··· Extracted entries ···

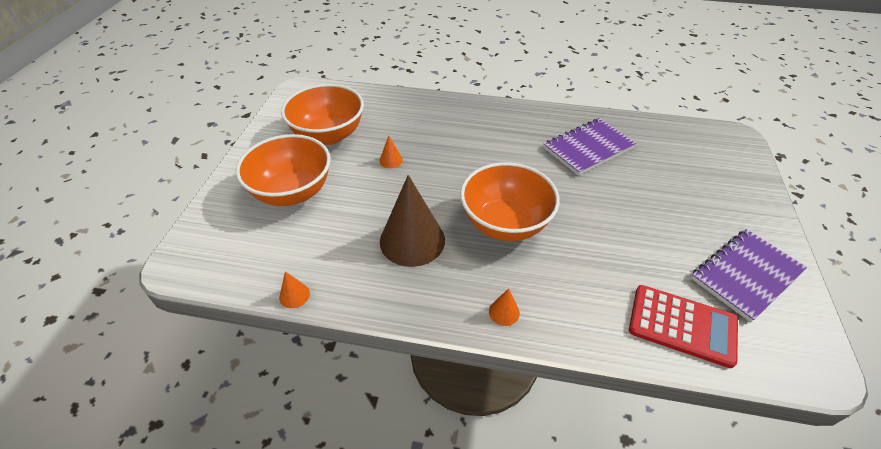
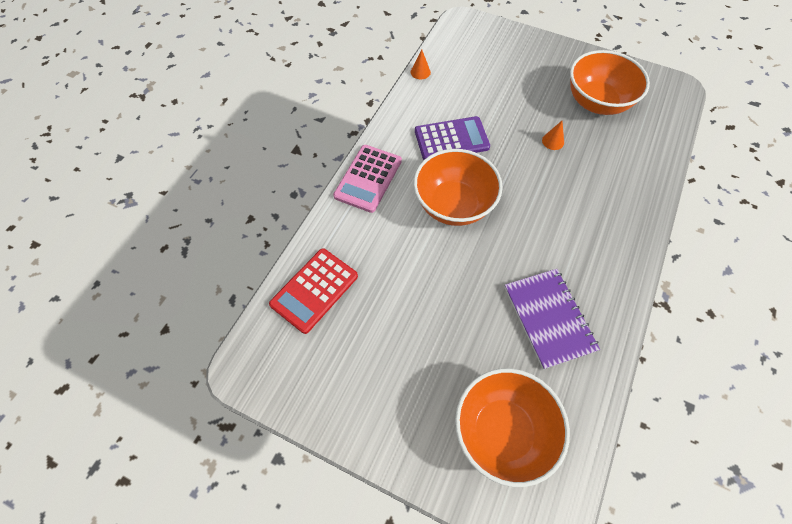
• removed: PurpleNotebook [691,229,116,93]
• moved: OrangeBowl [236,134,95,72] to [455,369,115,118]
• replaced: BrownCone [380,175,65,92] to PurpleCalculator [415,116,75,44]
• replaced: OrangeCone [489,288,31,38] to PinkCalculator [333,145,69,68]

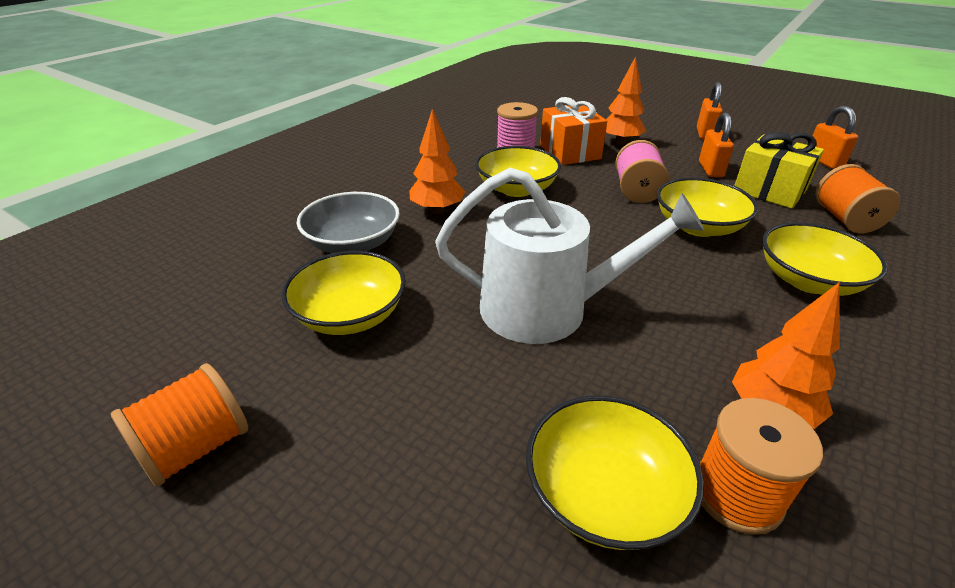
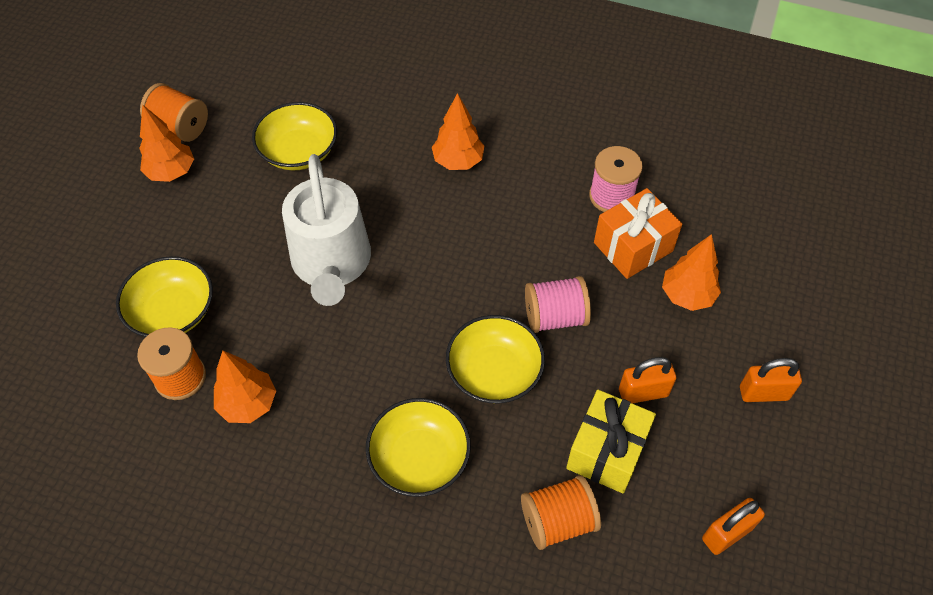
• removed: GreyBowl [297,192,103,61]
• removed: YellowBowl [475,146,86,51]
• added: OrangeTree [139,104,55,78]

···

**Directions**. Go over the listing above and copy out each line that includes "replaced".

**Problem solution**.
• replaced: BrownCone [380,175,65,92] to PurpleCalculator [415,116,75,44]
• replaced: OrangeCone [489,288,31,38] to PinkCalculator [333,145,69,68]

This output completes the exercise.